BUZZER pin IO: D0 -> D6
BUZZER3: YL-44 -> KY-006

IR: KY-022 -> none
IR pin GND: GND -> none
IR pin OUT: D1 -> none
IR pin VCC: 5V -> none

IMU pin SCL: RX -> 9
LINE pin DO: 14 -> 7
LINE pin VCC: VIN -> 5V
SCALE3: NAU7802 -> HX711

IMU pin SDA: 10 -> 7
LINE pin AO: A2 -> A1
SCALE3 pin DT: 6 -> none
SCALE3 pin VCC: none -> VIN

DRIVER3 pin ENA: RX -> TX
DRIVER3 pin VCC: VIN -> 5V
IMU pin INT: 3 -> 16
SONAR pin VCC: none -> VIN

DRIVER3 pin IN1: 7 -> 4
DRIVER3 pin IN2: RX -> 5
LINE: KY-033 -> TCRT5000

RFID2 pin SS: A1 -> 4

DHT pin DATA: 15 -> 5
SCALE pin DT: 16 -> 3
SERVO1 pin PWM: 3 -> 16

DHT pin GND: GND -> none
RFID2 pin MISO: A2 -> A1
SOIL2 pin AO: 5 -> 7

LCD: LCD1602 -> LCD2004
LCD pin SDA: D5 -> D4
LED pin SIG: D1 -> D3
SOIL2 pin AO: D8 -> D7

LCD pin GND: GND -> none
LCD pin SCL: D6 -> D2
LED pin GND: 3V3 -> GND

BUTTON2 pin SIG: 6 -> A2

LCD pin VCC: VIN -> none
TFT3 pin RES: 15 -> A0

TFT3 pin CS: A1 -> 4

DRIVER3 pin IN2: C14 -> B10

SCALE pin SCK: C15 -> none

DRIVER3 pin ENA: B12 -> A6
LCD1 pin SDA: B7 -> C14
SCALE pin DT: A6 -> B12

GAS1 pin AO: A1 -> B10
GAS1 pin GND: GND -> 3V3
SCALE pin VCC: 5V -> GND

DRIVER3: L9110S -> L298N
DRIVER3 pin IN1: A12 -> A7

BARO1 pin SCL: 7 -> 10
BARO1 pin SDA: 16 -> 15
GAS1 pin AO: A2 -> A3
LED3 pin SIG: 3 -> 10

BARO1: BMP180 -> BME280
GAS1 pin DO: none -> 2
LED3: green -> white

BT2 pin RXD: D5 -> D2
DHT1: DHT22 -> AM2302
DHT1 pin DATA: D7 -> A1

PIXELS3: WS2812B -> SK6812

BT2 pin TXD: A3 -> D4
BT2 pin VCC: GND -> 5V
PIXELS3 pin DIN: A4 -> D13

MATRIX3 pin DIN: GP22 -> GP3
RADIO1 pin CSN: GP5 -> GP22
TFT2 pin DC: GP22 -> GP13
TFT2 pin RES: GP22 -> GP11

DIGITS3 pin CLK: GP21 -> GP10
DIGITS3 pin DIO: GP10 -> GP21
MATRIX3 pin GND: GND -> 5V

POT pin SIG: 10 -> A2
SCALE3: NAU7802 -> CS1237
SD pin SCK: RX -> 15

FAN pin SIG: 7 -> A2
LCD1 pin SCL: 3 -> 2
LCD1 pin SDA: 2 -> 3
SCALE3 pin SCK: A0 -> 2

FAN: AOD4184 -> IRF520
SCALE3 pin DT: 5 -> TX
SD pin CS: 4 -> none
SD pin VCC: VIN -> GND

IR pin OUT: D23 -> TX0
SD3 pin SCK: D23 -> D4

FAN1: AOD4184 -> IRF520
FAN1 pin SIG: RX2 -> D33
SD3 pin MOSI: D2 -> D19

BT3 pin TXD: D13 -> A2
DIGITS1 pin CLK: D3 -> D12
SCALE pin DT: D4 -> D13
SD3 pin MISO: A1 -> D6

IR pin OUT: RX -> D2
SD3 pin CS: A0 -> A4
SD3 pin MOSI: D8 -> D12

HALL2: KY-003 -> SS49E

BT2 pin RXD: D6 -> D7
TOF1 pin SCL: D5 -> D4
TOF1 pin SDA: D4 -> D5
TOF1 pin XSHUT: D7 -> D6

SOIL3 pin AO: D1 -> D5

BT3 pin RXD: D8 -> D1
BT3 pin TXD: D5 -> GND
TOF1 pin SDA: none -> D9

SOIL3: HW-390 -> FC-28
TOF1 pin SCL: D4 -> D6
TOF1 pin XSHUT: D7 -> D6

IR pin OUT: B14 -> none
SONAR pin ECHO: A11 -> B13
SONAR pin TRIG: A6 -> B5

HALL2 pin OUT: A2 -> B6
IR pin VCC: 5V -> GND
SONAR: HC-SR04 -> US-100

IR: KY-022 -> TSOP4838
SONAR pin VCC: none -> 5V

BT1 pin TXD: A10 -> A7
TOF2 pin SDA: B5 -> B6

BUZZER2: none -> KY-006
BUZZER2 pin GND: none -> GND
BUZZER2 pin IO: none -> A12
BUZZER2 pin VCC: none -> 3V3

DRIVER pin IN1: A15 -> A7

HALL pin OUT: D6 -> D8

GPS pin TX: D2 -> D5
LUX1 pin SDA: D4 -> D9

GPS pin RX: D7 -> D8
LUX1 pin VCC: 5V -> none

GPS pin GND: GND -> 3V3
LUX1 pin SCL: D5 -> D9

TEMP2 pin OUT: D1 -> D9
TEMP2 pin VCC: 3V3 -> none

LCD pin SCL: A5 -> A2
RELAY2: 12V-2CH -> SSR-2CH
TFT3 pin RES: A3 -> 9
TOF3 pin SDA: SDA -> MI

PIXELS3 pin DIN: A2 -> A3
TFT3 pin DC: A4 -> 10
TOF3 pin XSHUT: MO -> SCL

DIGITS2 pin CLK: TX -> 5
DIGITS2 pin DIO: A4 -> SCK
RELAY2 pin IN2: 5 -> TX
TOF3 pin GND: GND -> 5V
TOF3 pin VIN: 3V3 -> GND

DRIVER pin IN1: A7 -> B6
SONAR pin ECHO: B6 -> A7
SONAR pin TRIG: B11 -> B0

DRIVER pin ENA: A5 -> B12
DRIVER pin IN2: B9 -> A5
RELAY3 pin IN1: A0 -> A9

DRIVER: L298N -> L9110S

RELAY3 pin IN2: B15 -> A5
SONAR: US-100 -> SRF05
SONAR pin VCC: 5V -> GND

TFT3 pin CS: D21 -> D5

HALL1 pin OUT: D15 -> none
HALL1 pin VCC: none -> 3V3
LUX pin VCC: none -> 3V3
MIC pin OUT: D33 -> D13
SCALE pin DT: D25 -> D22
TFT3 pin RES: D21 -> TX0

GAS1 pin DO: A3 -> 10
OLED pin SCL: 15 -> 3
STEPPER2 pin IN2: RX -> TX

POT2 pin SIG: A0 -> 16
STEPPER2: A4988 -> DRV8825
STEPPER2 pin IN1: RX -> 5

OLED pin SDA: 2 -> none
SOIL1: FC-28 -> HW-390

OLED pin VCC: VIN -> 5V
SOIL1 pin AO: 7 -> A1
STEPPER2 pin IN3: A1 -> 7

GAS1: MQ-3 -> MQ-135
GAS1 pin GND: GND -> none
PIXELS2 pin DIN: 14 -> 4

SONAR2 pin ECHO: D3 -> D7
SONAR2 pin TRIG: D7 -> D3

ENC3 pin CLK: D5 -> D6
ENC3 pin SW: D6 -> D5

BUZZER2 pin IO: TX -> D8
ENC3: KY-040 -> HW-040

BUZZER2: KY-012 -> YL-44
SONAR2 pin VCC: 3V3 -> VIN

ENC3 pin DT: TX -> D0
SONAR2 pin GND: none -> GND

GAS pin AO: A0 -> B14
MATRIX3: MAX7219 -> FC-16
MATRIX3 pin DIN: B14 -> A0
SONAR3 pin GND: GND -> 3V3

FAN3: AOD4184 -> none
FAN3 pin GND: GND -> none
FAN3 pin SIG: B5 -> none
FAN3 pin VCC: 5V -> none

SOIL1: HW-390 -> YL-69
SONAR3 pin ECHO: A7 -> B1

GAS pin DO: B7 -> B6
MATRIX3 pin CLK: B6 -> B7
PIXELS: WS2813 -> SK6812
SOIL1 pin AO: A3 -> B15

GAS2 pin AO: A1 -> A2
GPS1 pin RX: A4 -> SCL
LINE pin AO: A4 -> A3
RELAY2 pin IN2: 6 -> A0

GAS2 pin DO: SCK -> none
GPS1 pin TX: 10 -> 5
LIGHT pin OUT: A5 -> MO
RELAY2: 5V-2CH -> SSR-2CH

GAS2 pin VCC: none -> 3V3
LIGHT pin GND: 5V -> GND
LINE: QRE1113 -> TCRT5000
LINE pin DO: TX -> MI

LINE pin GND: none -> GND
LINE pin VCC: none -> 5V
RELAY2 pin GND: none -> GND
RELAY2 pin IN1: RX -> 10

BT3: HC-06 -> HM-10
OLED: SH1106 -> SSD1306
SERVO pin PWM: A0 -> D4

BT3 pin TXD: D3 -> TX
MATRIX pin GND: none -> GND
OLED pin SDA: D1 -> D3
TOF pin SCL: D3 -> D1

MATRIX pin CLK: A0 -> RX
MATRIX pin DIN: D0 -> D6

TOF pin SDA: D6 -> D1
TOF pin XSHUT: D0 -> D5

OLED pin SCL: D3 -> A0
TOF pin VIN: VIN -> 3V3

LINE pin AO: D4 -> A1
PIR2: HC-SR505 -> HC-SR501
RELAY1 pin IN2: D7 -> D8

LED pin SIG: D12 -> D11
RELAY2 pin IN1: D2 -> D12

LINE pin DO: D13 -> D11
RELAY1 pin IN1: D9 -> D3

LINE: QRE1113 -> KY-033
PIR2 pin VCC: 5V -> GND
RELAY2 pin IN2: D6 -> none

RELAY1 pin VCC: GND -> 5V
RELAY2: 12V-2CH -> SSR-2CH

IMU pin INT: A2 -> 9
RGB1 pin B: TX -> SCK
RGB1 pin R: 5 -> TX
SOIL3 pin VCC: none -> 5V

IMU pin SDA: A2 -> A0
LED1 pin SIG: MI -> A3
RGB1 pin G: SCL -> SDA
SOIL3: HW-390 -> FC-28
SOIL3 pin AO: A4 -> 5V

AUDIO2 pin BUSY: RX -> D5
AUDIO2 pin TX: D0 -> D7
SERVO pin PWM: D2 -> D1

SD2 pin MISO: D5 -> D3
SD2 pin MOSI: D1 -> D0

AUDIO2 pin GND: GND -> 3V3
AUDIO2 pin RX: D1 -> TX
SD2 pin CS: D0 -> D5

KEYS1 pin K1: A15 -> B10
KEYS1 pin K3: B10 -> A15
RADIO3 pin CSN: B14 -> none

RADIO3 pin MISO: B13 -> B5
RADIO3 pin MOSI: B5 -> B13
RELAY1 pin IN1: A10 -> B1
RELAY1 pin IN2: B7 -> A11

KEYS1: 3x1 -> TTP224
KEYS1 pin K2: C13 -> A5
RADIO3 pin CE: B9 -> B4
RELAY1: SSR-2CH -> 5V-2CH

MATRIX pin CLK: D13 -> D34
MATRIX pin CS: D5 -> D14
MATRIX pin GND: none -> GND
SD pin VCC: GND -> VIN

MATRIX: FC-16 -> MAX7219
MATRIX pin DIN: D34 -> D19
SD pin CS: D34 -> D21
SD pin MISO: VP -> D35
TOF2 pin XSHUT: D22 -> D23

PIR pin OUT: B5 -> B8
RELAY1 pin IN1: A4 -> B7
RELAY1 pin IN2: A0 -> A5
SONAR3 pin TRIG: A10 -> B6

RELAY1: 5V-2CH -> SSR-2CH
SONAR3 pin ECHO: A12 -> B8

- [Task description]
Anywhere the listing shows the word "MOSI", copy the full line.

- [Task result]
SD3 pin MOSI: D2 -> D19
SD3 pin MOSI: D8 -> D12
SD2 pin MOSI: D1 -> D0
RADIO3 pin MOSI: B5 -> B13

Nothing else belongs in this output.